## Aim of the exercise
Copy out each line of the data that holds the string "black".

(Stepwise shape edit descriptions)
Content starts
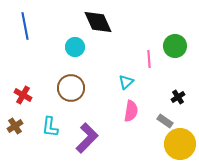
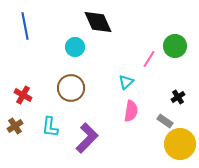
pink line: rotated 36 degrees clockwise
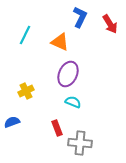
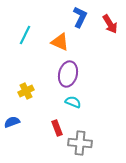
purple ellipse: rotated 10 degrees counterclockwise
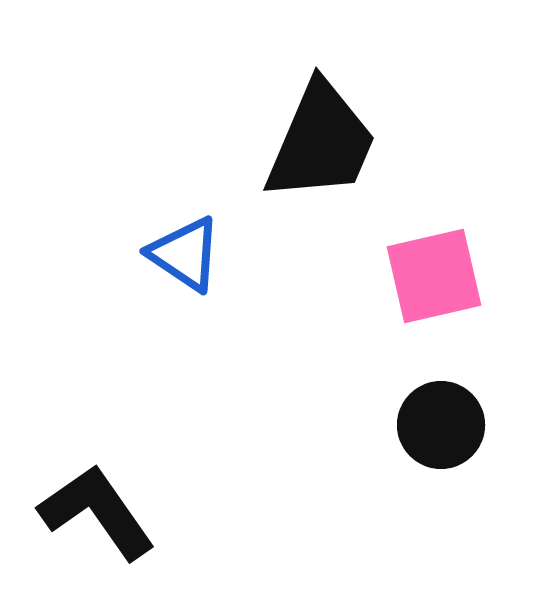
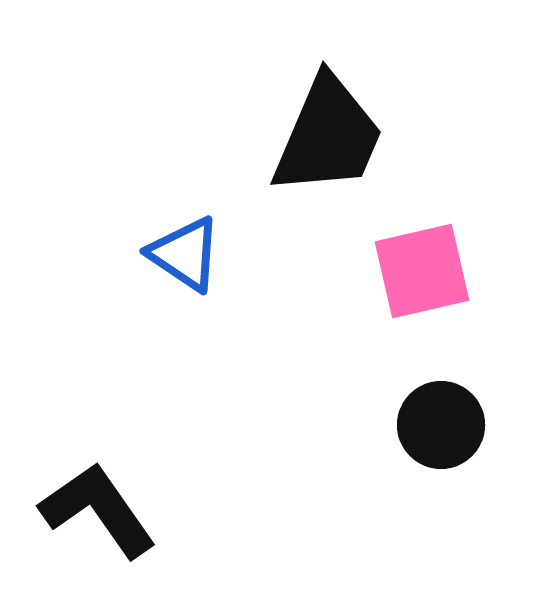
black trapezoid: moved 7 px right, 6 px up
pink square: moved 12 px left, 5 px up
black L-shape: moved 1 px right, 2 px up
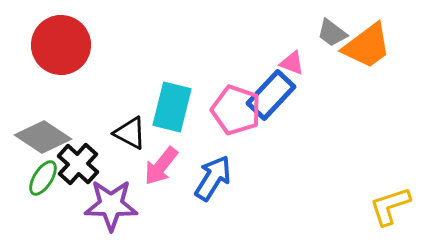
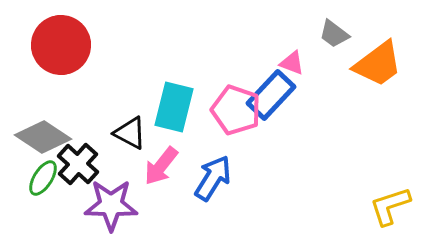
Content ends
## Answer box
black trapezoid: moved 7 px right, 6 px up
black L-shape: moved 1 px right, 2 px up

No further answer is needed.